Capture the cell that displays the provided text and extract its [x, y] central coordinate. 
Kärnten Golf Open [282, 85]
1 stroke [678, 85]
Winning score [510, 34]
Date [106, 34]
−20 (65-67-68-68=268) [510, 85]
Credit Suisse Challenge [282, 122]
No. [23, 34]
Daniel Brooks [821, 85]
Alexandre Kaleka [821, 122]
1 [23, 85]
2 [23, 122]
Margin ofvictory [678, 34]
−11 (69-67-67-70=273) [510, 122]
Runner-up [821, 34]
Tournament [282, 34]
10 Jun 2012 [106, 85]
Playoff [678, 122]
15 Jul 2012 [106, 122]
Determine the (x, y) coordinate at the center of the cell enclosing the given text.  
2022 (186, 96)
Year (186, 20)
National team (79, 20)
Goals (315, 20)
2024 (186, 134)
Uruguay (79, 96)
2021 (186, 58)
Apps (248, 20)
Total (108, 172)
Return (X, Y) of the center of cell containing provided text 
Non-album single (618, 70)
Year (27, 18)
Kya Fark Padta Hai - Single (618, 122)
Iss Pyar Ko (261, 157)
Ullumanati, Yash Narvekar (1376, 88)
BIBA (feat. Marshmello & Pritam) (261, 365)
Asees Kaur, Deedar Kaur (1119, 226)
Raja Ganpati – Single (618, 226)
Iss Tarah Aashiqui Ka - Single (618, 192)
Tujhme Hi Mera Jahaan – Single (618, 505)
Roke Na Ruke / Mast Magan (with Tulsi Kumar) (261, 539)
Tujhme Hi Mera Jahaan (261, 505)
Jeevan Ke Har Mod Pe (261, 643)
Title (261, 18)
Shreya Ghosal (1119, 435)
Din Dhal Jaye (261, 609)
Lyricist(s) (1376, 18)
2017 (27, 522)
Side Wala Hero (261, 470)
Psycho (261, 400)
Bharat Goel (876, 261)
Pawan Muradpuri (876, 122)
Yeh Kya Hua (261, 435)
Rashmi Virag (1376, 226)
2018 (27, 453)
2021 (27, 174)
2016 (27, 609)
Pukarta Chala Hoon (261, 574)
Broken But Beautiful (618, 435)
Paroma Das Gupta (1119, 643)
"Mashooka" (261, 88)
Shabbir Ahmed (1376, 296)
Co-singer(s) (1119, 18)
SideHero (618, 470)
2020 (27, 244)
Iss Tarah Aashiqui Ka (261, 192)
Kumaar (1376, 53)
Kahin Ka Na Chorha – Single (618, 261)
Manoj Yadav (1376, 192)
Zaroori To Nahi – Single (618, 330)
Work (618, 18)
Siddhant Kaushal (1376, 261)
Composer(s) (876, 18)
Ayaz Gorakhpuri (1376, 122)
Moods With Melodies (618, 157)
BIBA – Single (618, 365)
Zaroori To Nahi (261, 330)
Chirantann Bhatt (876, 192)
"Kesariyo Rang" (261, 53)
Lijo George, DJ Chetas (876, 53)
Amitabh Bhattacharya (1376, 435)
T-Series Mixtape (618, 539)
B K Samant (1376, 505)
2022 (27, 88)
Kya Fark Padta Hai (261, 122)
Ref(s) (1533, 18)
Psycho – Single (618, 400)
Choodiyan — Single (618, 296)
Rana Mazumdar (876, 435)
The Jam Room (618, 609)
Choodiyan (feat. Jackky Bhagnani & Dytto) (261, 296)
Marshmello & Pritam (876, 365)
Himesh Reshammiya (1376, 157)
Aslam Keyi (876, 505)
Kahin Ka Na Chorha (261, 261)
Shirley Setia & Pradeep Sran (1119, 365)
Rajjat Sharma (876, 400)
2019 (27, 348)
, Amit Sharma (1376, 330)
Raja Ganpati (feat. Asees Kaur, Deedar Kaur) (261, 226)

**PROBLEM**
Please rewrite all of the entries above, swapping "center" for "middle" and keeping everything else the same.

**FULL RESPONSE**
Capture the cell that displays the provided text and extract its [x, y] central coordinate. 
Kärnten Golf Open [282, 85]
1 stroke [678, 85]
Winning score [510, 34]
Date [106, 34]
−20 (65-67-68-68=268) [510, 85]
Credit Suisse Challenge [282, 122]
No. [23, 34]
Daniel Brooks [821, 85]
Alexandre Kaleka [821, 122]
1 [23, 85]
2 [23, 122]
Margin ofvictory [678, 34]
−11 (69-67-67-70=273) [510, 122]
Runner-up [821, 34]
Tournament [282, 34]
10 Jun 2012 [106, 85]
Playoff [678, 122]
15 Jul 2012 [106, 122]
Determine the (x, y) coordinate at the middle of the cell enclosing the given text.  
2022 (186, 96)
Year (186, 20)
National team (79, 20)
Goals (315, 20)
2024 (186, 134)
Uruguay (79, 96)
2021 (186, 58)
Apps (248, 20)
Total (108, 172)
Return (X, Y) of the middle of cell containing provided text 
Non-album single (618, 70)
Year (27, 18)
Kya Fark Padta Hai - Single (618, 122)
Iss Pyar Ko (261, 157)
Ullumanati, Yash Narvekar (1376, 88)
BIBA (feat. Marshmello & Pritam) (261, 365)
Asees Kaur, Deedar Kaur (1119, 226)
Raja Ganpati – Single (618, 226)
Iss Tarah Aashiqui Ka - Single (618, 192)
Tujhme Hi Mera Jahaan – Single (618, 505)
Roke Na Ruke / Mast Magan (with Tulsi Kumar) (261, 539)
Tujhme Hi Mera Jahaan (261, 505)
Jeevan Ke Har Mod Pe (261, 643)
Title (261, 18)
Shreya Ghosal (1119, 435)
Din Dhal Jaye (261, 609)
Lyricist(s) (1376, 18)
2017 (27, 522)
Side Wala Hero (261, 470)
Psycho (261, 400)
Bharat Goel (876, 261)
Pawan Muradpuri (876, 122)
Yeh Kya Hua (261, 435)
Rashmi Virag (1376, 226)
2018 (27, 453)
2021 (27, 174)
2016 (27, 609)
Pukarta Chala Hoon (261, 574)
Broken But Beautiful (618, 435)
Paroma Das Gupta (1119, 643)
"Mashooka" (261, 88)
Shabbir Ahmed (1376, 296)
Co-singer(s) (1119, 18)
SideHero (618, 470)
2020 (27, 244)
Iss Tarah Aashiqui Ka (261, 192)
Kumaar (1376, 53)
Kahin Ka Na Chorha – Single (618, 261)
Manoj Yadav (1376, 192)
Zaroori To Nahi – Single (618, 330)
Work (618, 18)
Siddhant Kaushal (1376, 261)
Composer(s) (876, 18)
Ayaz Gorakhpuri (1376, 122)
Moods With Melodies (618, 157)
BIBA – Single (618, 365)
Zaroori To Nahi (261, 330)
Chirantann Bhatt (876, 192)
"Kesariyo Rang" (261, 53)
Lijo George, DJ Chetas (876, 53)
Amitabh Bhattacharya (1376, 435)
T-Series Mixtape (618, 539)
B K Samant (1376, 505)
2022 (27, 88)
Kya Fark Padta Hai (261, 122)
Ref(s) (1533, 18)
Psycho – Single (618, 400)
Choodiyan — Single (618, 296)
Rana Mazumdar (876, 435)
The Jam Room (618, 609)
Choodiyan (feat. Jackky Bhagnani & Dytto) (261, 296)
Marshmello & Pritam (876, 365)
Himesh Reshammiya (1376, 157)
Aslam Keyi (876, 505)
Kahin Ka Na Chorha (261, 261)
Shirley Setia & Pradeep Sran (1119, 365)
Rajjat Sharma (876, 400)
2019 (27, 348)
, Amit Sharma (1376, 330)
Raja Ganpati (feat. Asees Kaur, Deedar Kaur) (261, 226)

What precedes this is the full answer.